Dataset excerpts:

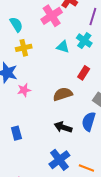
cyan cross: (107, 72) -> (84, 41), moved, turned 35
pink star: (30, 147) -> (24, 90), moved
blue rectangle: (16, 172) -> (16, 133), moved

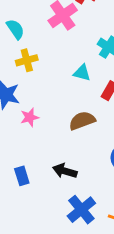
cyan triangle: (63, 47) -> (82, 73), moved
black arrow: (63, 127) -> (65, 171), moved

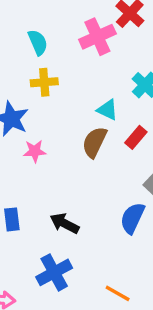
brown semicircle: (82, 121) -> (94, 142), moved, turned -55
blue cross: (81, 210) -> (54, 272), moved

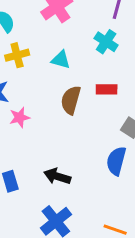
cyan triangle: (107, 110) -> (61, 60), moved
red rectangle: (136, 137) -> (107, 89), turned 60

=== Your objective ===
Return each entry exactly as given. Leave the images out.

=== Exercise response ===
cyan cross: (107, 72) -> (84, 41), moved, turned 35
pink star: (30, 147) -> (24, 90), moved
blue rectangle: (16, 172) -> (16, 133), moved

cyan triangle: (63, 47) -> (82, 73), moved
black arrow: (63, 127) -> (65, 171), moved

brown semicircle: (82, 121) -> (94, 142), moved, turned -55
blue cross: (81, 210) -> (54, 272), moved

cyan triangle: (107, 110) -> (61, 60), moved
red rectangle: (136, 137) -> (107, 89), turned 60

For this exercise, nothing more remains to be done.